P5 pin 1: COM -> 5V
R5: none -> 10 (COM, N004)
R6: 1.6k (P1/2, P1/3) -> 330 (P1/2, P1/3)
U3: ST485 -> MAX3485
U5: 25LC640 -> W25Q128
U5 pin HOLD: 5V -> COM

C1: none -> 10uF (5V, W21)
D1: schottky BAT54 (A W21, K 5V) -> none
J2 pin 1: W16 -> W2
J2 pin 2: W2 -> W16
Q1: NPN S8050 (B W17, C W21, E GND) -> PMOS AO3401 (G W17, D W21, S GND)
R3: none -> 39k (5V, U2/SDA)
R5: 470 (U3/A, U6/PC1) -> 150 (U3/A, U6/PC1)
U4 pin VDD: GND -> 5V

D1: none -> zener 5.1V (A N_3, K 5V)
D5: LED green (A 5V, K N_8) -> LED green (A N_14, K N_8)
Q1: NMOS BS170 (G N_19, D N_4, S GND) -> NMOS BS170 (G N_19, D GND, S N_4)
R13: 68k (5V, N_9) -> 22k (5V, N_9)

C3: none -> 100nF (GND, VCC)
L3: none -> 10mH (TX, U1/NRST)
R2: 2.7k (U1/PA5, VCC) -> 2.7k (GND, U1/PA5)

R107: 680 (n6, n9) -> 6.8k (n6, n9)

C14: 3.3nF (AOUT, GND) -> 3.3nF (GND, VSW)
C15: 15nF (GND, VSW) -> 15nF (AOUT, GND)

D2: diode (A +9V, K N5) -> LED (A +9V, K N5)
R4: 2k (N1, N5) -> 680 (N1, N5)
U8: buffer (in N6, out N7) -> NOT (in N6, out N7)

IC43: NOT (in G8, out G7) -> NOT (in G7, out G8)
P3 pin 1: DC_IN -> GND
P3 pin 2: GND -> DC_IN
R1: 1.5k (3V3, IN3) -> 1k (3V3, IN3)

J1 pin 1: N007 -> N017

To do — Write down every record shown above precisely.

Output of the exercise —
P5 pin 1: COM -> 5V
R5: none -> 10 (COM, N004)
R6: 1.6k (P1/2, P1/3) -> 330 (P1/2, P1/3)
U3: ST485 -> MAX3485
U5: 25LC640 -> W25Q128
U5 pin HOLD: 5V -> COM

C1: none -> 10uF (5V, W21)
D1: schottky BAT54 (A W21, K 5V) -> none
J2 pin 1: W16 -> W2
J2 pin 2: W2 -> W16
Q1: NPN S8050 (B W17, C W21, E GND) -> PMOS AO3401 (G W17, D W21, S GND)
R3: none -> 39k (5V, U2/SDA)
R5: 470 (U3/A, U6/PC1) -> 150 (U3/A, U6/PC1)
U4 pin VDD: GND -> 5V

D1: none -> zener 5.1V (A N_3, K 5V)
D5: LED green (A 5V, K N_8) -> LED green (A N_14, K N_8)
Q1: NMOS BS170 (G N_19, D N_4, S GND) -> NMOS BS170 (G N_19, D GND, S N_4)
R13: 68k (5V, N_9) -> 22k (5V, N_9)

C3: none -> 100nF (GND, VCC)
L3: none -> 10mH (TX, U1/NRST)
R2: 2.7k (U1/PA5, VCC) -> 2.7k (GND, U1/PA5)

R107: 680 (n6, n9) -> 6.8k (n6, n9)

C14: 3.3nF (AOUT, GND) -> 3.3nF (GND, VSW)
C15: 15nF (GND, VSW) -> 15nF (AOUT, GND)

D2: diode (A +9V, K N5) -> LED (A +9V, K N5)
R4: 2k (N1, N5) -> 680 (N1, N5)
U8: buffer (in N6, out N7) -> NOT (in N6, out N7)

IC43: NOT (in G8, out G7) -> NOT (in G7, out G8)
P3 pin 1: DC_IN -> GND
P3 pin 2: GND -> DC_IN
R1: 1.5k (3V3, IN3) -> 1k (3V3, IN3)

J1 pin 1: N007 -> N017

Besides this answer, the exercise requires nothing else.